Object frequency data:
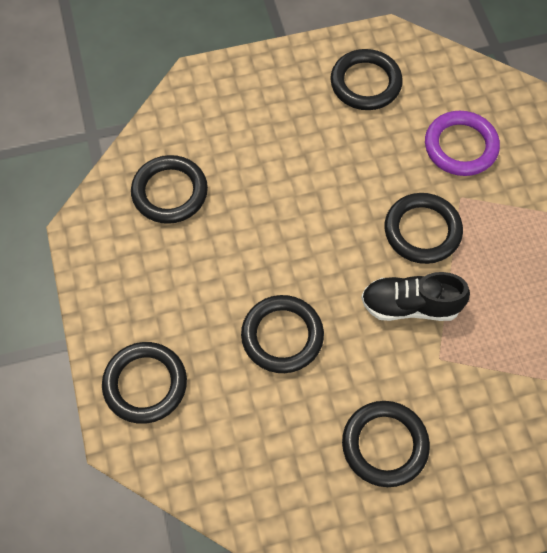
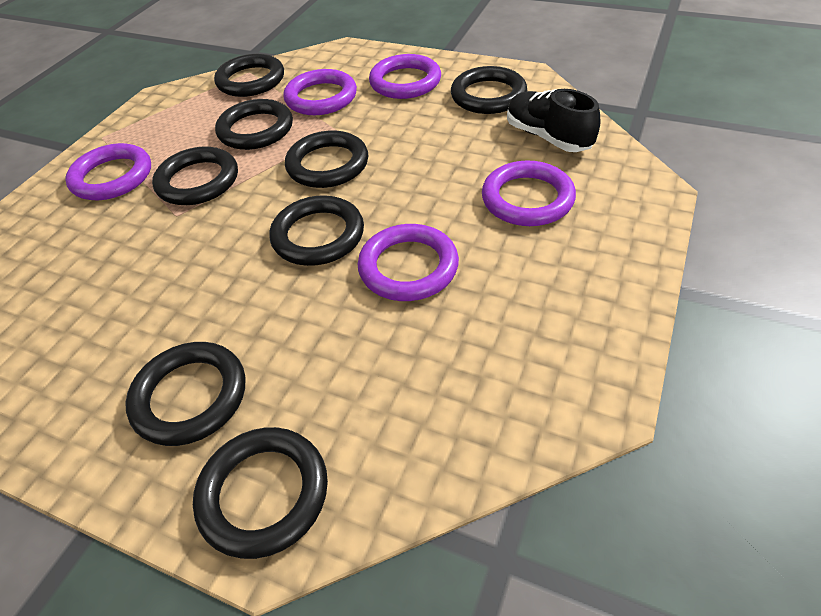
black ring: [102,342,187,424] [131,155,208,224] [241,295,324,373] [330,49,403,110] [342,401,430,487] [384,193,463,264] = 6 -> [125,342,245,446] [152,146,238,205] [193,427,328,559] [214,54,284,97] [215,99,293,150] [269,195,364,266] [285,130,368,188] [451,66,527,114] = 8
purple ring: [425,111,500,176] = 1 -> [65,143,151,200] [283,69,357,115] [358,224,459,301] [369,54,441,99] [482,161,576,226] = 5

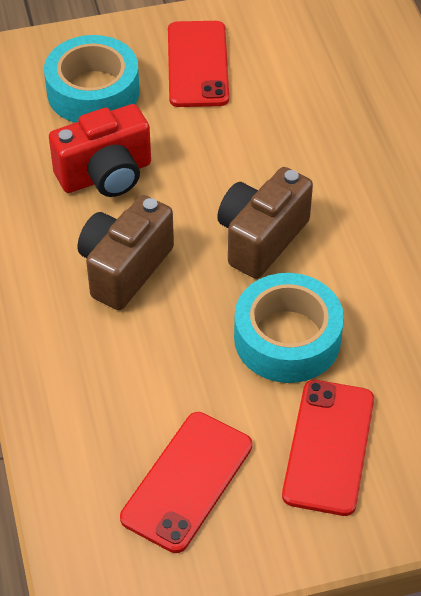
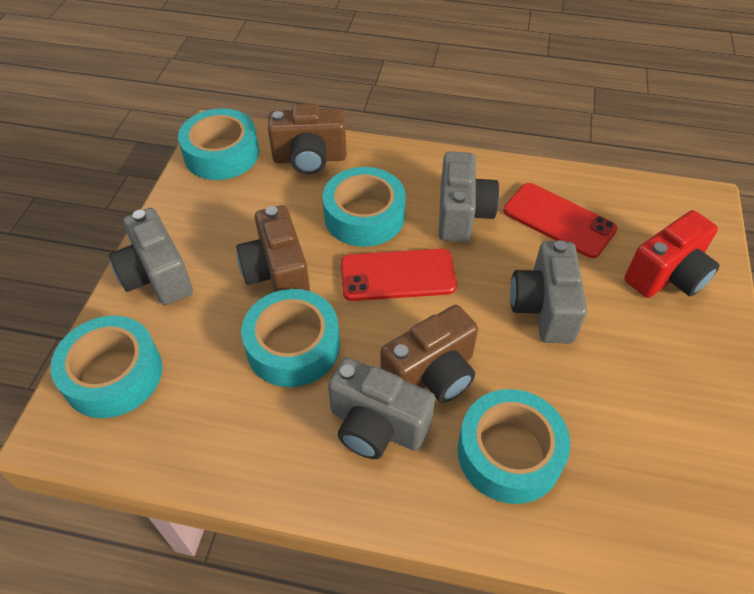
brown camera: [78,195,174,310] [217,167,313,279] = 2 -> [236,205,310,292] [268,104,347,174] [381,305,478,403] = 3
grey camera: none = 0 -> [109,208,193,306] [328,357,435,459] [439,152,499,242] [510,240,587,344] = 4
red phone: [120,412,252,553] [168,21,229,107] [282,380,374,516] = 3 -> [341,249,457,301] [503,183,617,258] = 2
turquoise tape: [44,35,140,123] [234,273,344,383] = 2 -> [50,316,162,418] [178,109,259,180] [241,289,340,387] [322,167,406,247] [458,389,570,504] = 5

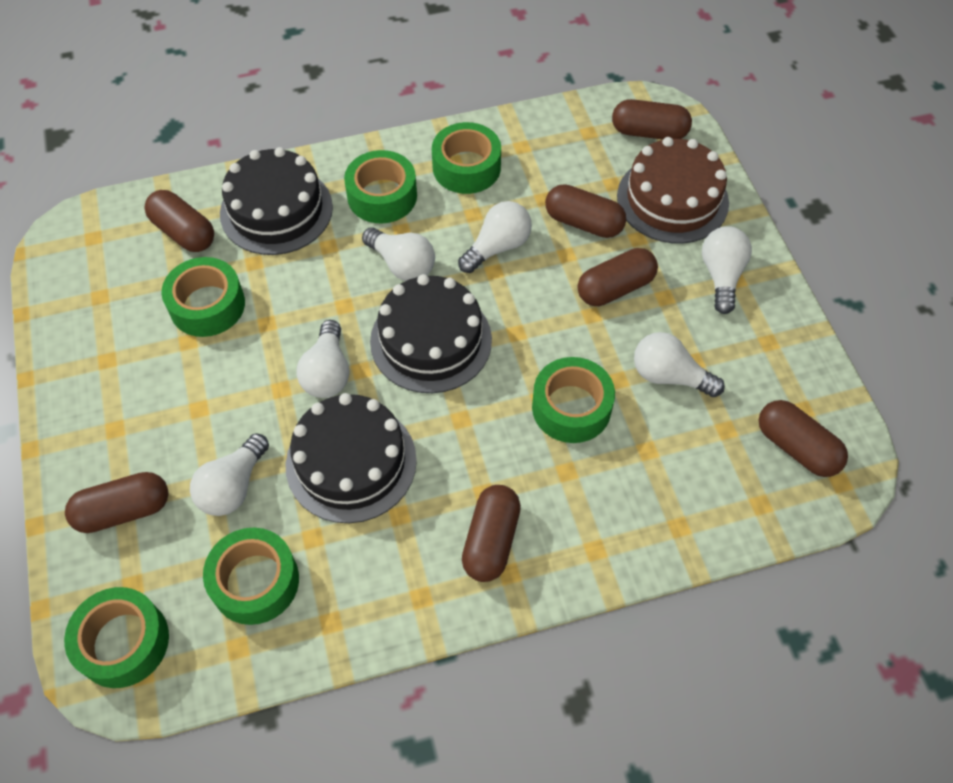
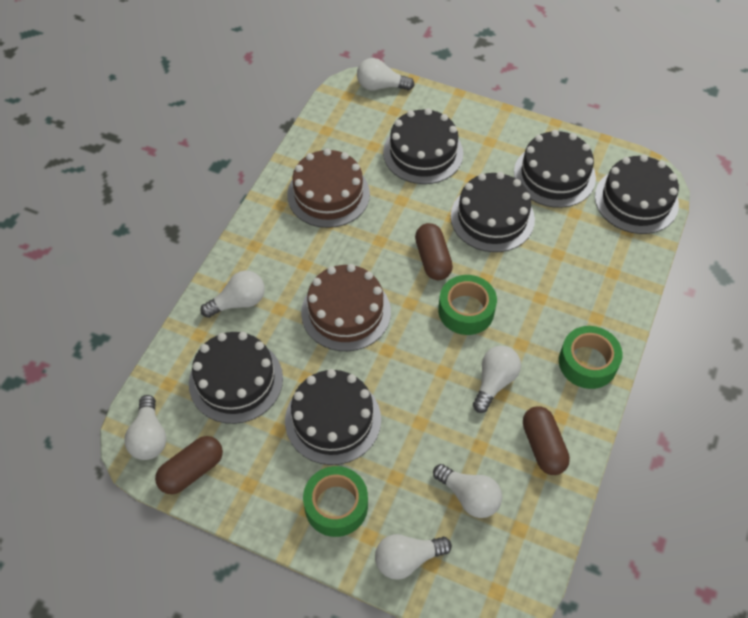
black cake: [220,147,333,255] [285,393,417,523] [370,274,492,393] = 3 -> [189,332,283,424] [285,369,381,465] [383,108,463,184] [451,172,535,252] [514,130,596,208] [595,155,679,234] = 6
brown cake: [617,137,729,244] = 1 -> [287,148,370,228] [301,264,391,351] = 2
brown capsule: [65,472,169,533] [145,190,214,252] [462,485,521,582] [545,184,626,238] [578,248,658,306] [612,99,692,139] [758,400,848,477] = 7 -> [155,436,223,494] [415,223,453,280] [523,406,570,475] = 3
green tape: [64,587,169,688] [161,257,245,337] [203,528,299,625] [344,150,417,223] [432,122,501,194] [532,357,615,443] = 6 -> [303,466,368,537] [438,275,497,335] [559,326,622,389] = 3

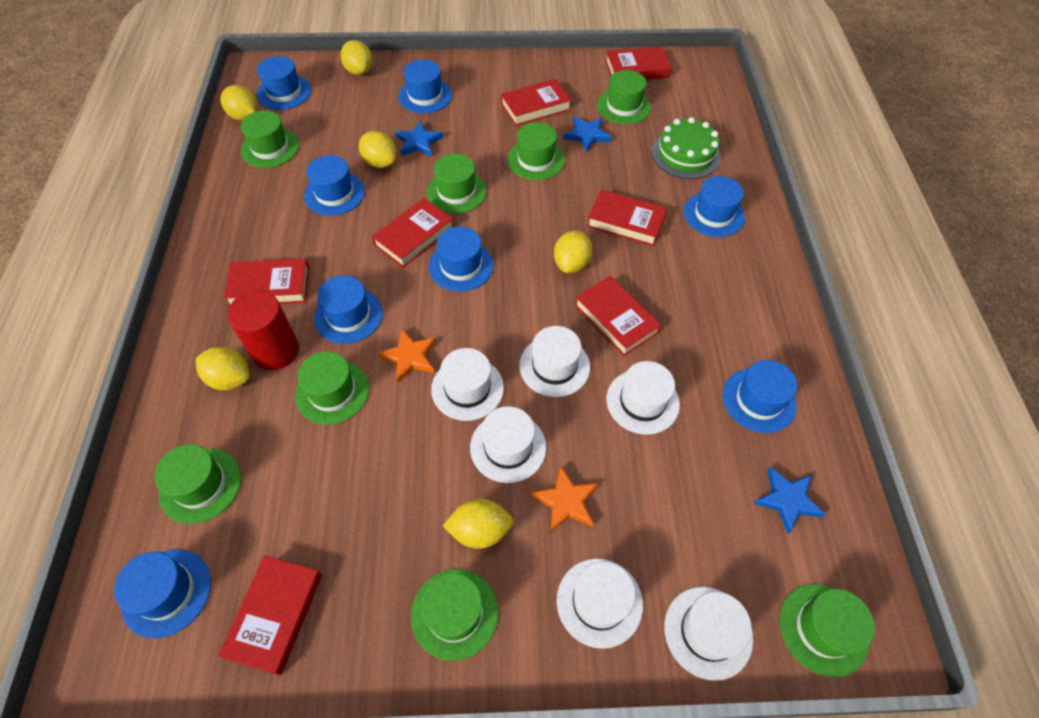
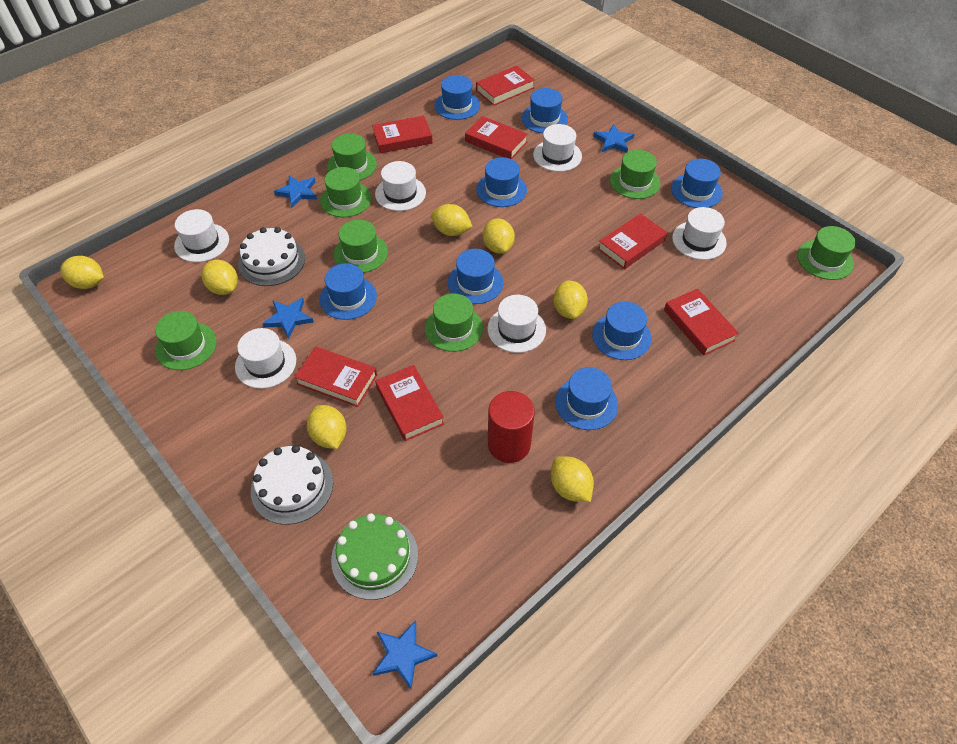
blue star: [395,121,443,157] [564,116,612,152] [754,467,826,534] = 3 -> [262,297,313,339] [274,175,317,208] [372,620,438,689] [593,124,634,153] = 4
green hat: [155,444,241,524] [241,110,299,168] [295,351,369,425] [411,569,498,661] [427,154,487,214] [507,122,565,180] [597,70,651,124] [779,584,875,677] = 8 -> [155,311,216,370] [320,167,371,217] [327,133,377,180] [334,220,388,273] [425,293,483,352] [610,150,660,199] [797,226,856,280] = 7
orange star: [377,328,436,383] [531,466,598,532] = 2 -> none = 0
white cake: none = 0 -> [238,227,305,286] [251,445,333,525] = 2
yellow lemon: [196,347,250,390] [220,85,258,121] [341,40,373,75] [359,131,396,168] [443,499,513,549] [554,231,592,273] = 6 -> [60,256,104,289] [202,260,238,295] [307,405,347,449] [431,204,473,236] [483,218,515,254] [551,456,594,502] [553,280,588,319] = 7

## Your goal
Where a line of the records has the string "tape", copy that line.

## Written solution
turquoise tape: [44,35,140,123] [234,273,344,383] = 2 -> [50,316,162,418] [178,109,259,180] [241,289,340,387] [322,167,406,247] [458,389,570,504] = 5
green tape: [64,587,169,688] [161,257,245,337] [203,528,299,625] [344,150,417,223] [432,122,501,194] [532,357,615,443] = 6 -> [303,466,368,537] [438,275,497,335] [559,326,622,389] = 3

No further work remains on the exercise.